The output should be the line containing "sub-25 m fragments." and every later line of the records, exactly as written, and nothing else.
──────── Exercise data ────────
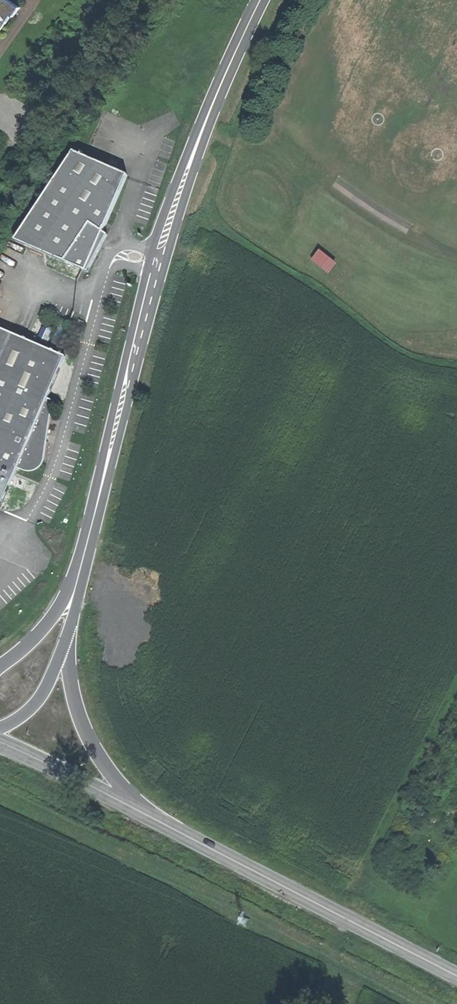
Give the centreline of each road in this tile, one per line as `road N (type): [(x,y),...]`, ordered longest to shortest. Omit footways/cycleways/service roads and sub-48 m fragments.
road 1 (secondary): [(80,572),(160,254),(260,0)]
road 2 (secondary): [(133,808),(456,975)]
road 3 (secondary): [(133,808),(91,745),(68,639)]
road 4 (secondary): [(0,742),(133,808)]
road 5 (secondary): [(80,572),(46,624),(0,667)]

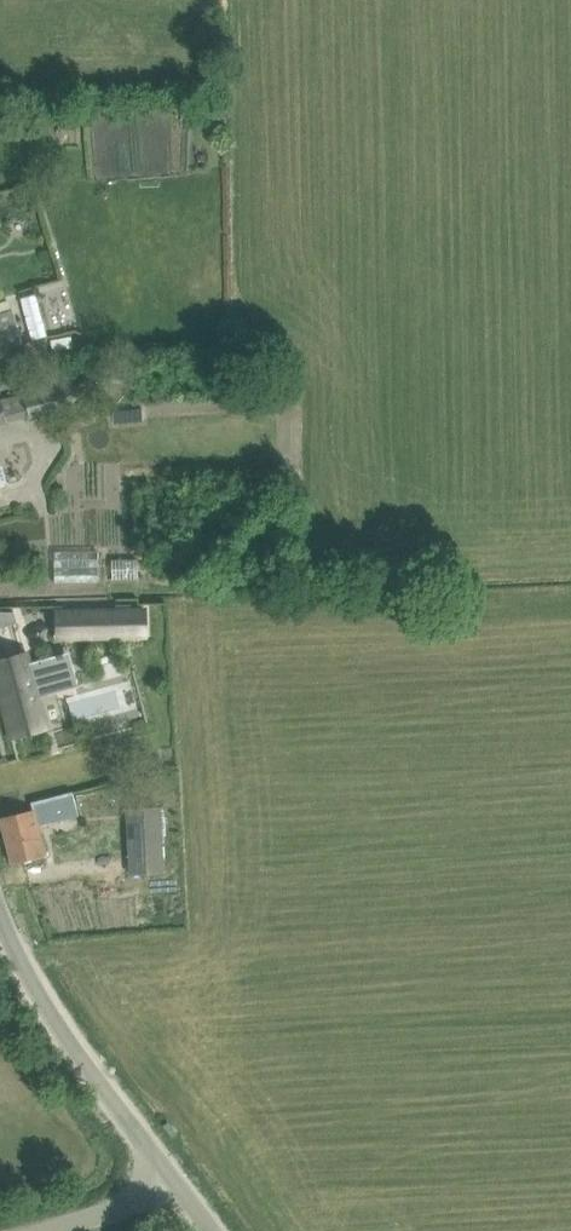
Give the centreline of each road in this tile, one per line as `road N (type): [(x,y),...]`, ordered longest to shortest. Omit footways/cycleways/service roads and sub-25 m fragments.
road 1 (unclassified): [(175,1187),(52,1017),(0,911)]
road 2 (unclassified): [(39,1230),(175,1187)]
────────
### Output
Give the centreline of each road in this tile, one per line as `road N (type): [(x,y),...]`, ordered longest to shortest. Omit footways/cycleways/service roads and sub-25 m fragments.
road 1 (unclassified): [(175,1187),(52,1017),(0,911)]
road 2 (unclassified): [(39,1230),(175,1187)]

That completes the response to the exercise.